▶ [Items from a data source]:
=== Begin Enclosure ===

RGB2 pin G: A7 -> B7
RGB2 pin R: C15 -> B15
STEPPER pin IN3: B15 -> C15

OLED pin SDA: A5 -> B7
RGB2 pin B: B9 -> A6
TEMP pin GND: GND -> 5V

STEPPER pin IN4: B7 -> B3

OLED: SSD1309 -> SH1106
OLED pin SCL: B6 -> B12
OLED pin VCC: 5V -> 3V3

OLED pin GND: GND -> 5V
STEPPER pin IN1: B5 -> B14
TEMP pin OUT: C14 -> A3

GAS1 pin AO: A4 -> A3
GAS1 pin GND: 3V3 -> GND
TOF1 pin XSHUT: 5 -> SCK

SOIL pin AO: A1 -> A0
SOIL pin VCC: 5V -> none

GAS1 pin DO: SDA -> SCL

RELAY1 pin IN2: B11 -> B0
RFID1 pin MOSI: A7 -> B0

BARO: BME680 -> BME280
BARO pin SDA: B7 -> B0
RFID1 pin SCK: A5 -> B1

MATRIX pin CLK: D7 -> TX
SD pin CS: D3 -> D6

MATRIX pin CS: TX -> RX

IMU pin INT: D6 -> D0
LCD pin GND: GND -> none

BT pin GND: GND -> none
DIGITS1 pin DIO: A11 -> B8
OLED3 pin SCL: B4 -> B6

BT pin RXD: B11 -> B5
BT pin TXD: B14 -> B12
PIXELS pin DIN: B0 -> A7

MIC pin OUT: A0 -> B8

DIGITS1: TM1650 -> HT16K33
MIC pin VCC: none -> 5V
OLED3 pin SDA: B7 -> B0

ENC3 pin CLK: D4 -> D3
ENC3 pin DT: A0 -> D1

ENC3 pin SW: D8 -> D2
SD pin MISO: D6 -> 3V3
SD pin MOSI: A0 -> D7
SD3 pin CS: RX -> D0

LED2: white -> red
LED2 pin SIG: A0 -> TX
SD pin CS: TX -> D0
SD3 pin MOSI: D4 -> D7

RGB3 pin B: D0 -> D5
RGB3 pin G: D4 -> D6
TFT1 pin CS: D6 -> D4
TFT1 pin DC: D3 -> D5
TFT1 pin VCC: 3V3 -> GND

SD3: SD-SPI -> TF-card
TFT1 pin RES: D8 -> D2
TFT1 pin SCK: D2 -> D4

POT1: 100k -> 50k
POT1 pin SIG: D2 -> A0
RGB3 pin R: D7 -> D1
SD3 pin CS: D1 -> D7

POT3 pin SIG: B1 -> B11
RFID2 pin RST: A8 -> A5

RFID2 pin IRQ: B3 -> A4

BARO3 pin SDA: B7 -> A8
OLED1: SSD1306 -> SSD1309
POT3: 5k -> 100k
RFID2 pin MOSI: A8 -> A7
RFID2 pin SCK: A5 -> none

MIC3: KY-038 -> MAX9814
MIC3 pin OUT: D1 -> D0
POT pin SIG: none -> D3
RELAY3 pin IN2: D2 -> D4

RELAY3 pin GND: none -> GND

=== End Enclosure ===

▶ [Exercise aim]:
Write down, word for word, the lines above from the one containing "RGB3 pin G: D4 -> D6" through the one containing "SD3 pin CS: D1 -> D7", both ends included.

▶ [Answer to the problem]:
RGB3 pin G: D4 -> D6
TFT1 pin CS: D6 -> D4
TFT1 pin DC: D3 -> D5
TFT1 pin VCC: 3V3 -> GND

SD3: SD-SPI -> TF-card
TFT1 pin RES: D8 -> D2
TFT1 pin SCK: D2 -> D4

POT1: 100k -> 50k
POT1 pin SIG: D2 -> A0
RGB3 pin R: D7 -> D1
SD3 pin CS: D1 -> D7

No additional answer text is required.